WORK TASK: Look through the entries below and report every line that has "camera".

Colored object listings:
───
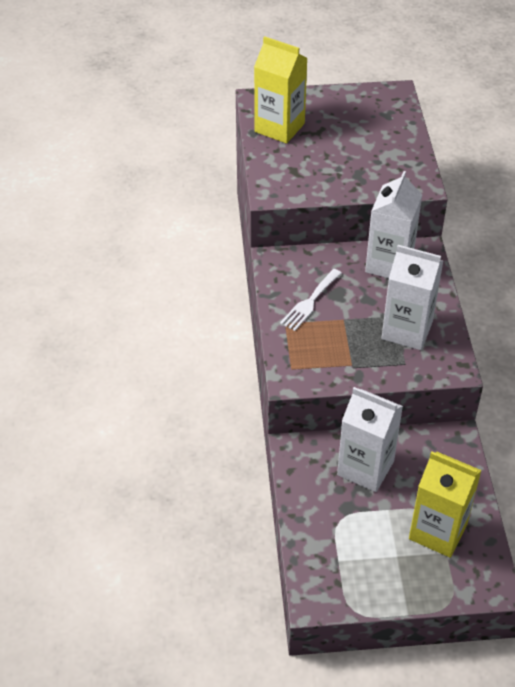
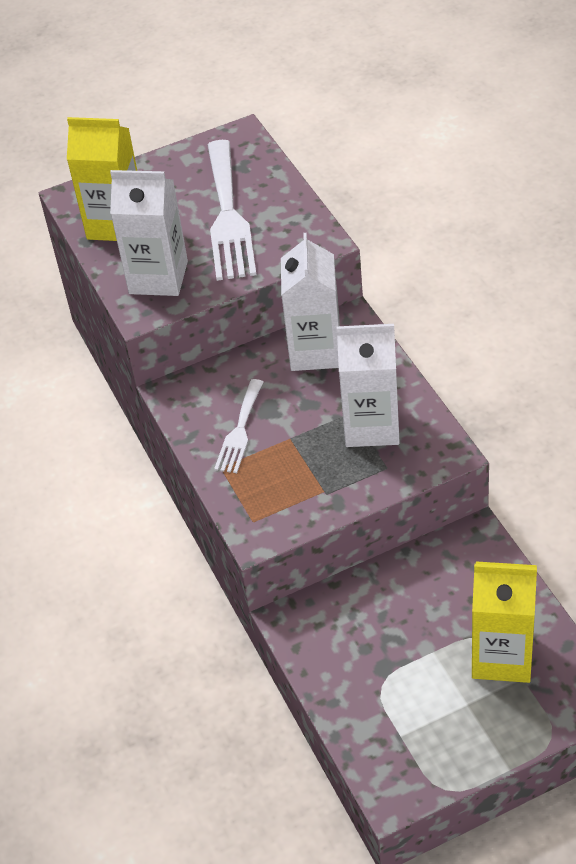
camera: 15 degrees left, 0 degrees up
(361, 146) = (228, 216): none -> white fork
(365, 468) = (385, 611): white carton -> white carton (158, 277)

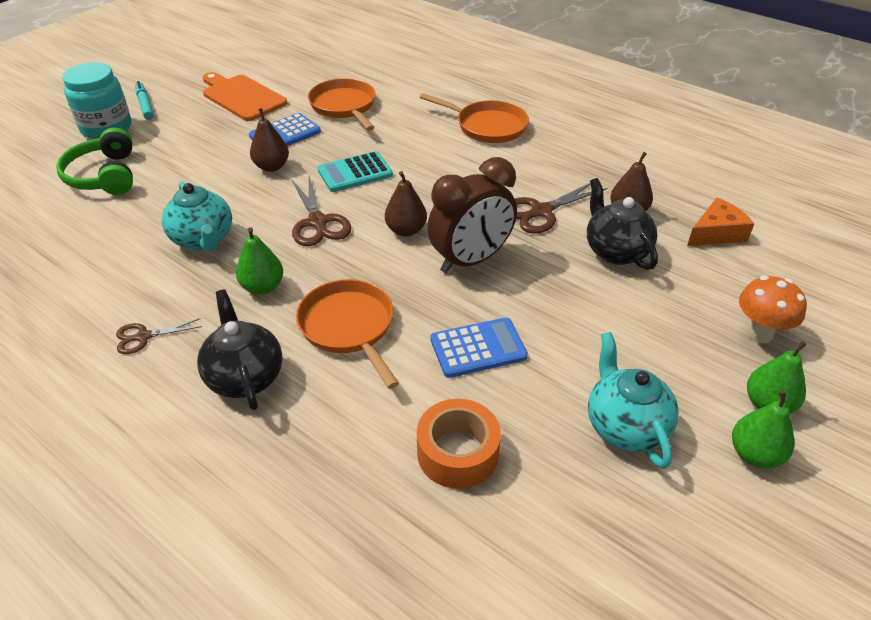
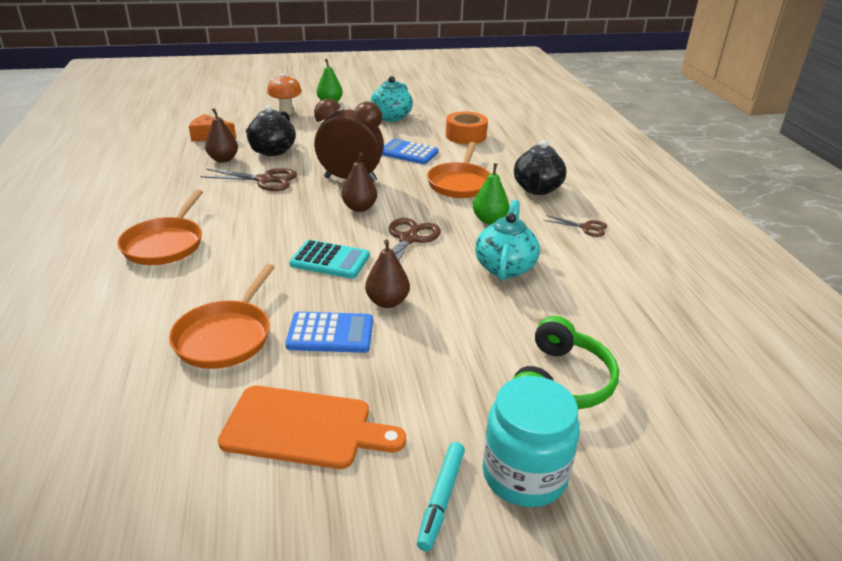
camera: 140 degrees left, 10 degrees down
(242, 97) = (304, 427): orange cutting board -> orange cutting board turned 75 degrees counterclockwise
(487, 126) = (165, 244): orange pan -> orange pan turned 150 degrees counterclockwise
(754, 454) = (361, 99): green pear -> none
───
RESULT FOR THIS TASK:
camera: 15 degrees left, 0 degrees up
camera: 140 degrees left, 10 degrees down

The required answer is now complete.